▶ **Problem details**: Only lines with the word "orange" are needed; collect each of them from the listing below.

[Source information]

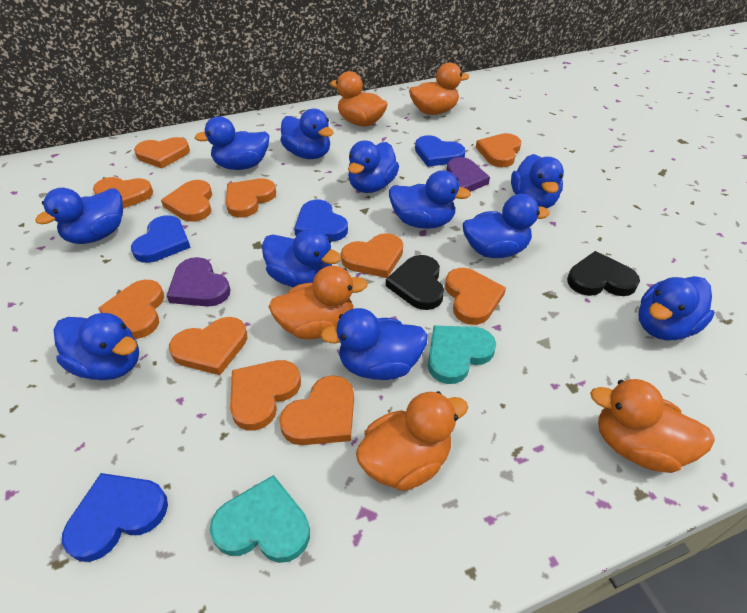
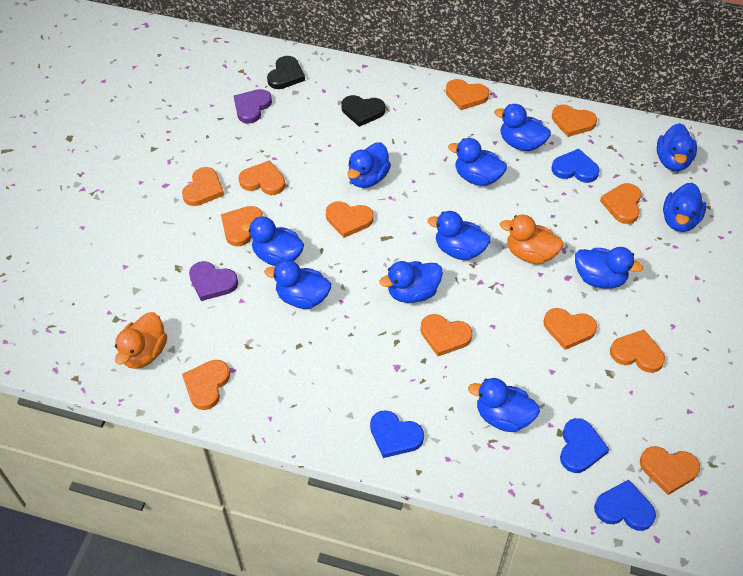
orange duck: 5 -> 2
orange heart: 11 -> 12
turquoise heart: 2 -> 0

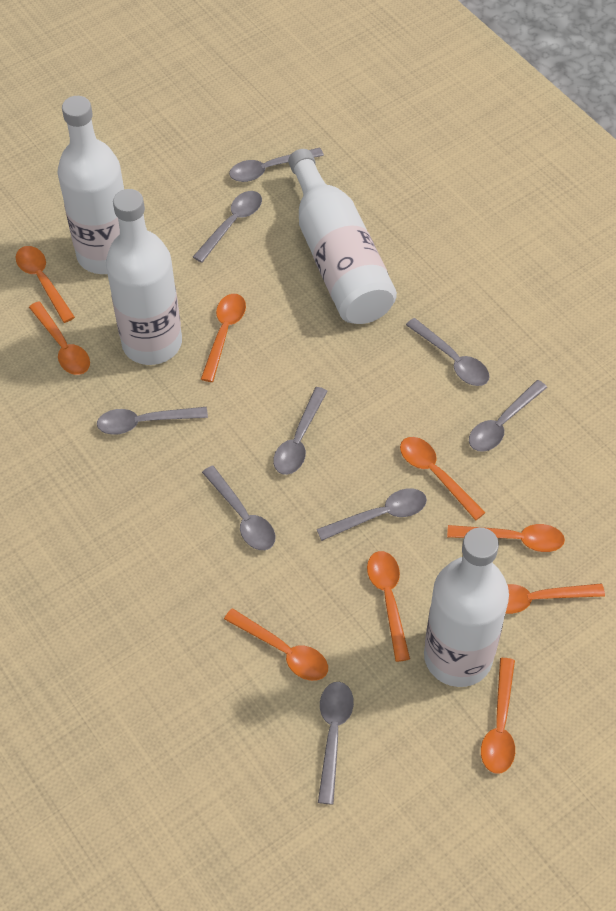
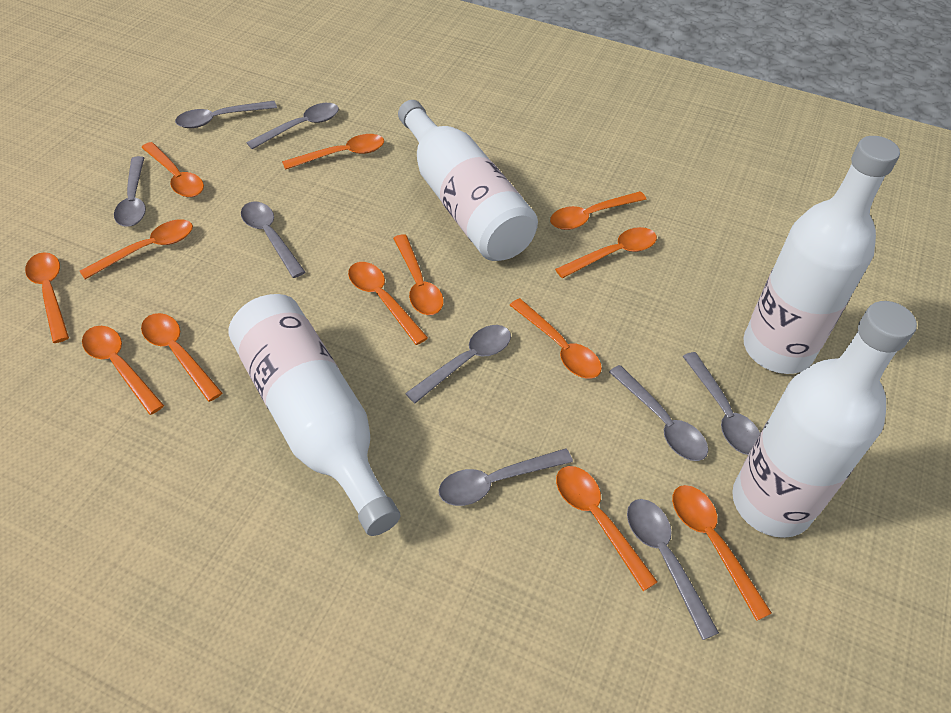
orange spoon: 9 -> 13

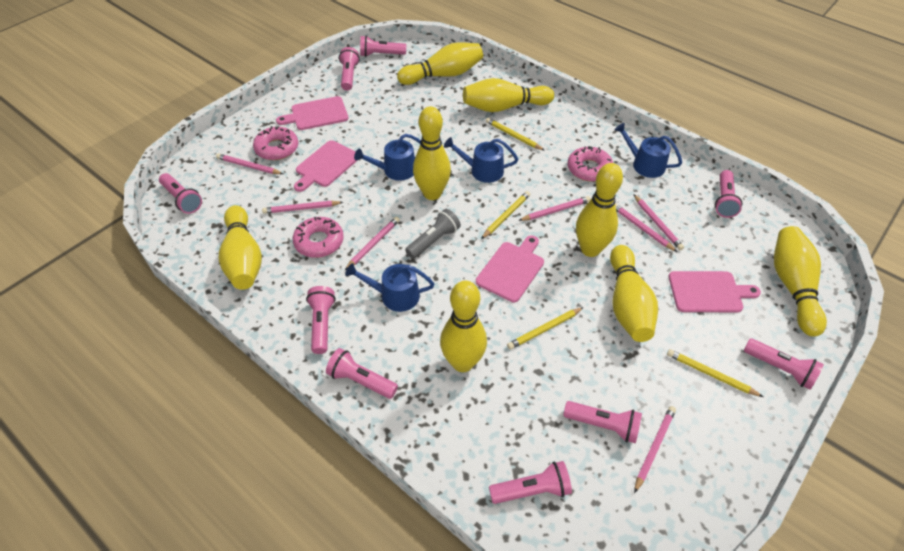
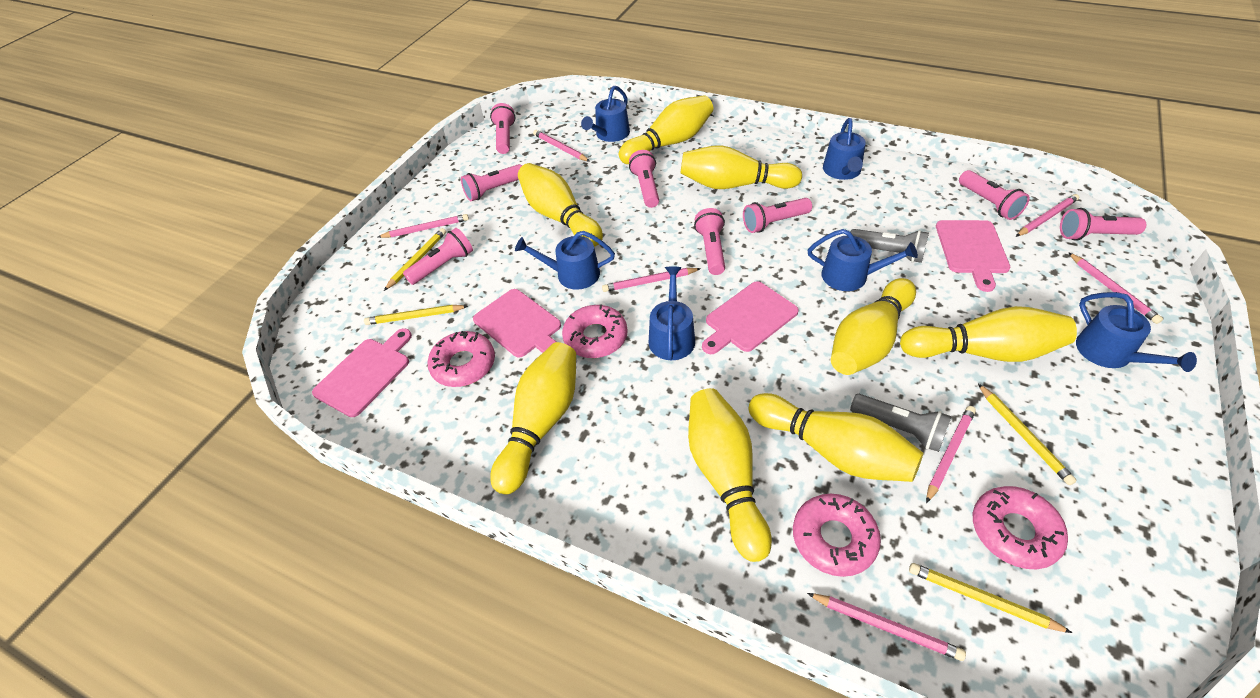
blue watering can: 4 -> 6
grey flashlight: 1 -> 2
pink donut: 3 -> 4
pink flashlight: 9 -> 8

[/Source information]

▶ **Solution for this problem**:
orange duck: 5 -> 2
orange heart: 11 -> 12
orange spoon: 9 -> 13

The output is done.